::: SOURCE DATA :::
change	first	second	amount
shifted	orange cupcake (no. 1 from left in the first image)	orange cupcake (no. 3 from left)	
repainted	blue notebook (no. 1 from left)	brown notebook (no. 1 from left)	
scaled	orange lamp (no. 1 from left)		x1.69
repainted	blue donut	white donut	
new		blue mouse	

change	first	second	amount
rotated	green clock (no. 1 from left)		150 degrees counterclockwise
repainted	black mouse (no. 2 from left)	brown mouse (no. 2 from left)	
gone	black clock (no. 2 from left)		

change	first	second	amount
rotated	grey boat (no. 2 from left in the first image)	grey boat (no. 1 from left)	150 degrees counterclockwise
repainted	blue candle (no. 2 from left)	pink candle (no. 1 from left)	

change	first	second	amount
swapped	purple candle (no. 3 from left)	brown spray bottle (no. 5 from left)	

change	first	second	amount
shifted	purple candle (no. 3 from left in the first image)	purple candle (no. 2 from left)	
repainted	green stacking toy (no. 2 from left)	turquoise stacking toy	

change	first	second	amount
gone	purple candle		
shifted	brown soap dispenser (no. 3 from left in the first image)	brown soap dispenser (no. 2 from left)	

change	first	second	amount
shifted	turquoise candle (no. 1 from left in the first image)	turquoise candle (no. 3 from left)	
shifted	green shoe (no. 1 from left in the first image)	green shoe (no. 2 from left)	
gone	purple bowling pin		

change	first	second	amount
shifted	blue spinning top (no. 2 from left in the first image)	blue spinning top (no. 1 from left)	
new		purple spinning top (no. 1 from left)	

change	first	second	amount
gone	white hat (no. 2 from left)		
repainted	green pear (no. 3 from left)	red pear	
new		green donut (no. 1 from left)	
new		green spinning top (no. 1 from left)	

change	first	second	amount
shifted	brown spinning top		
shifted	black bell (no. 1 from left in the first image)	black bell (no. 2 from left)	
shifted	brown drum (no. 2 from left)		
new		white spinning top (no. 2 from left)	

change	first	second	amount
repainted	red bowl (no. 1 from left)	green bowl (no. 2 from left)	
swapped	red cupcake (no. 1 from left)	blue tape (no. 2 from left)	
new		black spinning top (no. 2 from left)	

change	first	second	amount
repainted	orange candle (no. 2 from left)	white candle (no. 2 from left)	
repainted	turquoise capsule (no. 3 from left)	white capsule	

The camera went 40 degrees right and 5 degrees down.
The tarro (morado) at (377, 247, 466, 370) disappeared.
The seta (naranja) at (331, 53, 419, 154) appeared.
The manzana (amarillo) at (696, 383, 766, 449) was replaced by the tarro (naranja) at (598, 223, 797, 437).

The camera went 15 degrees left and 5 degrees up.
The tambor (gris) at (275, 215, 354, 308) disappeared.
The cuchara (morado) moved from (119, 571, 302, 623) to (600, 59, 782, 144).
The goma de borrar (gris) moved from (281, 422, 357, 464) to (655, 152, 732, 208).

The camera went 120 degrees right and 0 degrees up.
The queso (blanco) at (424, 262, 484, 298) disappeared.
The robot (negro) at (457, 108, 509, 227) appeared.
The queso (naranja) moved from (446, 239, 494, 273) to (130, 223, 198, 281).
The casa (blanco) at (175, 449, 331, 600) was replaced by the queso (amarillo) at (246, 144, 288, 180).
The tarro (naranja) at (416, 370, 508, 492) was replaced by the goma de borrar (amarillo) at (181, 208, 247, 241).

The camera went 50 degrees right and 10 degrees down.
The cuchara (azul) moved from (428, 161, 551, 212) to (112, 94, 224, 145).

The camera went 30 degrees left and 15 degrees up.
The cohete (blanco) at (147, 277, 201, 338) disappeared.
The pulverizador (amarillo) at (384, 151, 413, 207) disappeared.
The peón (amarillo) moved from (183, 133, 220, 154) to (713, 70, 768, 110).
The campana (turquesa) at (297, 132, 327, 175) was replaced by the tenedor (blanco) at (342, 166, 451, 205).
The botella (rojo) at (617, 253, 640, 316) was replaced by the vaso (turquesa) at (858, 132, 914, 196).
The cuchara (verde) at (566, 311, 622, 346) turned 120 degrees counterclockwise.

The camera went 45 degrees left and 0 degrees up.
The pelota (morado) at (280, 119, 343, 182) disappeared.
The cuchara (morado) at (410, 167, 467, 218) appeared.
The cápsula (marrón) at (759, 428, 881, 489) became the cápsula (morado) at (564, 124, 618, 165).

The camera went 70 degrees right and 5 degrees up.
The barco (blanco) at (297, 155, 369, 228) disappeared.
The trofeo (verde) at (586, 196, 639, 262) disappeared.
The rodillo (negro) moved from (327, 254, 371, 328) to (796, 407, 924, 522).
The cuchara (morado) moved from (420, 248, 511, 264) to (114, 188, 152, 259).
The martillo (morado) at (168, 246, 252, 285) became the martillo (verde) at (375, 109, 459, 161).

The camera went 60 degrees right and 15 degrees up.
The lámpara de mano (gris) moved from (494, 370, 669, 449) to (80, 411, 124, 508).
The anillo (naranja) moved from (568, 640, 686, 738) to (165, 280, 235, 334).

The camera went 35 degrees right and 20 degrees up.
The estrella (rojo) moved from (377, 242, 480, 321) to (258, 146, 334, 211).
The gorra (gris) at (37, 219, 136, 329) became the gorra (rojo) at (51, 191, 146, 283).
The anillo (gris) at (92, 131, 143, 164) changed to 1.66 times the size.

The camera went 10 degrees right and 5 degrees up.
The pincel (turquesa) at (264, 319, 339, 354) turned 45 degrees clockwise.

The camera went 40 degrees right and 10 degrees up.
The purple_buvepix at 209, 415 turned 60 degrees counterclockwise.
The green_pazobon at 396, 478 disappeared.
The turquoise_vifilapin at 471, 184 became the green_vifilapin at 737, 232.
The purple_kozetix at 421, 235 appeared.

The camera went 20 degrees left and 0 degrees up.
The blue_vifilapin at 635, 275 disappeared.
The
:::
WORK TO BE COMPLETED: Transcribe the lines above precisely, keeping each one unchanged.

RESULT FOR THIS EXERCISE:
change	first	second	amount
shifted	orange cupcake (no. 1 from left in the first image)	orange cupcake (no. 3 from left)	
repainted	blue notebook (no. 1 from left)	brown notebook (no. 1 from left)	
scaled	orange lamp (no. 1 from left)		x1.69
repainted	blue donut	white donut	
new		blue mouse	

change	first	second	amount
rotated	green clock (no. 1 from left)		150 degrees counterclockwise
repainted	black mouse (no. 2 from left)	brown mouse (no. 2 from left)	
gone	black clock (no. 2 from left)		

change	first	second	amount
rotated	grey boat (no. 2 from left in the first image)	grey boat (no. 1 from left)	150 degrees counterclockwise
repainted	blue candle (no. 2 from left)	pink candle (no. 1 from left)	

change	first	second	amount
swapped	purple candle (no. 3 from left)	brown spray bottle (no. 5 from left)	

change	first	second	amount
shifted	purple candle (no. 3 from left in the first image)	purple candle (no. 2 from left)	
repainted	green stacking toy (no. 2 from left)	turquoise stacking toy	

change	first	second	amount
gone	purple candle		
shifted	brown soap dispenser (no. 3 from left in the first image)	brown soap dispenser (no. 2 from left)	

change	first	second	amount
shifted	turquoise candle (no. 1 from left in the first image)	turquoise candle (no. 3 from left)	
shifted	green shoe (no. 1 from left in the first image)	green shoe (no. 2 from left)	
gone	purple bowling pin		

change	first	second	amount
shifted	blue spinning top (no. 2 from left in the first image)	blue spinning top (no. 1 from left)	
new		purple spinning top (no. 1 from left)	

change	first	second	amount
gone	white hat (no. 2 from left)		
repainted	green pear (no. 3 from left)	red pear	
new		green donut (no. 1 from left)	
new		green spinning top (no. 1 from left)	

change	first	second	amount
shifted	brown spinning top		
shifted	black bell (no. 1 from left in the first image)	black bell (no. 2 from left)	
shifted	brown drum (no. 2 from left)		
new		white spinning top (no. 2 from left)	

change	first	second	amount
repainted	red bowl (no. 1 from left)	green bowl (no. 2 from left)	
swapped	red cupcake (no. 1 from left)	blue tape (no. 2 from left)	
new		black spinning top (no. 2 from left)	

change	first	second	amount
repainted	orange candle (no. 2 from left)	white candle (no. 2 from left)	
repainted	turquoise capsule (no. 3 from left)	white capsule	

The camera went 40 degrees right and 5 degrees down.
The tarro (morado) at (377, 247, 466, 370) disappeared.
The seta (naranja) at (331, 53, 419, 154) appeared.
The manzana (amarillo) at (696, 383, 766, 449) was replaced by the tarro (naranja) at (598, 223, 797, 437).

The camera went 15 degrees left and 5 degrees up.
The tambor (gris) at (275, 215, 354, 308) disappeared.
The cuchara (morado) moved from (119, 571, 302, 623) to (600, 59, 782, 144).
The goma de borrar (gris) moved from (281, 422, 357, 464) to (655, 152, 732, 208).

The camera went 120 degrees right and 0 degrees up.
The queso (blanco) at (424, 262, 484, 298) disappeared.
The robot (negro) at (457, 108, 509, 227) appeared.
The queso (naranja) moved from (446, 239, 494, 273) to (130, 223, 198, 281).
The casa (blanco) at (175, 449, 331, 600) was replaced by the queso (amarillo) at (246, 144, 288, 180).
The tarro (naranja) at (416, 370, 508, 492) was replaced by the goma de borrar (amarillo) at (181, 208, 247, 241).

The camera went 50 degrees right and 10 degrees down.
The cuchara (azul) moved from (428, 161, 551, 212) to (112, 94, 224, 145).

The camera went 30 degrees left and 15 degrees up.
The cohete (blanco) at (147, 277, 201, 338) disappeared.
The pulverizador (amarillo) at (384, 151, 413, 207) disappeared.
The peón (amarillo) moved from (183, 133, 220, 154) to (713, 70, 768, 110).
The campana (turquesa) at (297, 132, 327, 175) was replaced by the tenedor (blanco) at (342, 166, 451, 205).
The botella (rojo) at (617, 253, 640, 316) was replaced by the vaso (turquesa) at (858, 132, 914, 196).
The cuchara (verde) at (566, 311, 622, 346) turned 120 degrees counterclockwise.

The camera went 45 degrees left and 0 degrees up.
The pelota (morado) at (280, 119, 343, 182) disappeared.
The cuchara (morado) at (410, 167, 467, 218) appeared.
The cápsula (marrón) at (759, 428, 881, 489) became the cápsula (morado) at (564, 124, 618, 165).

The camera went 70 degrees right and 5 degrees up.
The barco (blanco) at (297, 155, 369, 228) disappeared.
The trofeo (verde) at (586, 196, 639, 262) disappeared.
The rodillo (negro) moved from (327, 254, 371, 328) to (796, 407, 924, 522).
The cuchara (morado) moved from (420, 248, 511, 264) to (114, 188, 152, 259).
The martillo (morado) at (168, 246, 252, 285) became the martillo (verde) at (375, 109, 459, 161).

The camera went 60 degrees right and 15 degrees up.
The lámpara de mano (gris) moved from (494, 370, 669, 449) to (80, 411, 124, 508).
The anillo (naranja) moved from (568, 640, 686, 738) to (165, 280, 235, 334).

The camera went 35 degrees right and 20 degrees up.
The estrella (rojo) moved from (377, 242, 480, 321) to (258, 146, 334, 211).
The gorra (gris) at (37, 219, 136, 329) became the gorra (rojo) at (51, 191, 146, 283).
The anillo (gris) at (92, 131, 143, 164) changed to 1.66 times the size.

The camera went 10 degrees right and 5 degrees up.
The pincel (turquesa) at (264, 319, 339, 354) turned 45 degrees clockwise.

The camera went 40 degrees right and 10 degrees up.
The purple_buvepix at 209, 415 turned 60 degrees counterclockwise.
The green_pazobon at 396, 478 disappeared.
The turquoise_vifilapin at 471, 184 became the green_vifilapin at 737, 232.
The purple_kozetix at 421, 235 appeared.

The camera went 20 degrees left and 0 degrees up.
The blue_vifilapin at 635, 275 disappeared.
The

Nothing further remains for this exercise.